■ Exercise goal ■
The copy you produce must repeat each record exactly and contain no pictures.

■ Records from a data collection ■
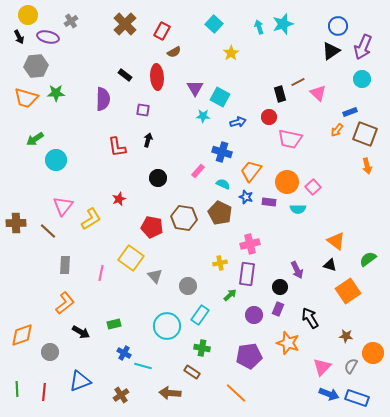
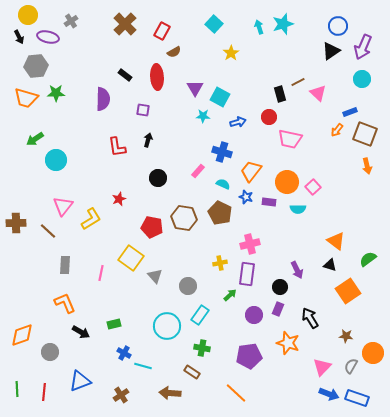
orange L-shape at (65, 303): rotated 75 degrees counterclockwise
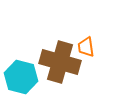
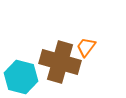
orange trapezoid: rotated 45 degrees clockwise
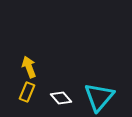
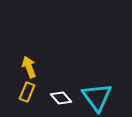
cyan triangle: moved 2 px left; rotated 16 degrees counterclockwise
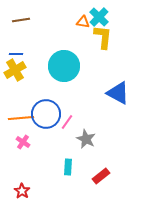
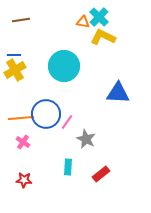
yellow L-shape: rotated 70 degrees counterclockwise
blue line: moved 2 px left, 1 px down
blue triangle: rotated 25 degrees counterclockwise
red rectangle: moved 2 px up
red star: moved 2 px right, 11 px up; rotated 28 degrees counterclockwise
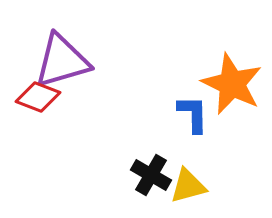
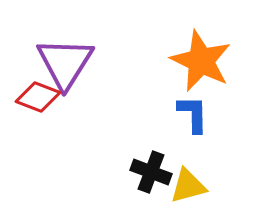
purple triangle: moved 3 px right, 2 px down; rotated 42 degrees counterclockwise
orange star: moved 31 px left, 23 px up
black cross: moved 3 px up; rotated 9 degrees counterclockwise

■ Answer to this task ■
orange L-shape at (65, 303): rotated 75 degrees counterclockwise
orange trapezoid: rotated 45 degrees clockwise
cyan triangle: moved 2 px left; rotated 16 degrees counterclockwise
yellow L-shape: rotated 70 degrees counterclockwise
blue line: moved 2 px left, 1 px down
blue triangle: rotated 25 degrees counterclockwise
red rectangle: moved 2 px up
red star: moved 2 px right, 11 px up; rotated 28 degrees counterclockwise
purple triangle: moved 3 px right, 2 px down; rotated 42 degrees counterclockwise
orange star: moved 31 px left, 23 px up
black cross: moved 3 px up; rotated 9 degrees counterclockwise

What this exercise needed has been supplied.